Exercise objective: Please repeat the lines below, exactly and only, from the one that holds "(450, 256) = (444, 343): white" through the one that holds "(704, 284) = (285, 199): purple".

· · · · · · ·

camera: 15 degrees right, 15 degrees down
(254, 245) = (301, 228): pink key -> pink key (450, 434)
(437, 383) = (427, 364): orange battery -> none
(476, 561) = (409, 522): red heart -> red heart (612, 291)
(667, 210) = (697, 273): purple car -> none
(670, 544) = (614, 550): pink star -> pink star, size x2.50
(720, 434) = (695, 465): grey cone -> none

· · · · · · ·

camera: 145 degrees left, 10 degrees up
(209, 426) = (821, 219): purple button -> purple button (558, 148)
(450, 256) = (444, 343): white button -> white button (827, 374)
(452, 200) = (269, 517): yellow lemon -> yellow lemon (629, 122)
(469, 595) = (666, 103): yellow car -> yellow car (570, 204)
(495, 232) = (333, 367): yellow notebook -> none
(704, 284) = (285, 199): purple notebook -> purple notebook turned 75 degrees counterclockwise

· · · · · · ·

The answer:
(450, 256) = (444, 343): white button -> white button (827, 374)
(452, 200) = (269, 517): yellow lemon -> yellow lemon (629, 122)
(469, 595) = (666, 103): yellow car -> yellow car (570, 204)
(495, 232) = (333, 367): yellow notebook -> none
(704, 284) = (285, 199): purple notebook -> purple notebook turned 75 degrees counterclockwise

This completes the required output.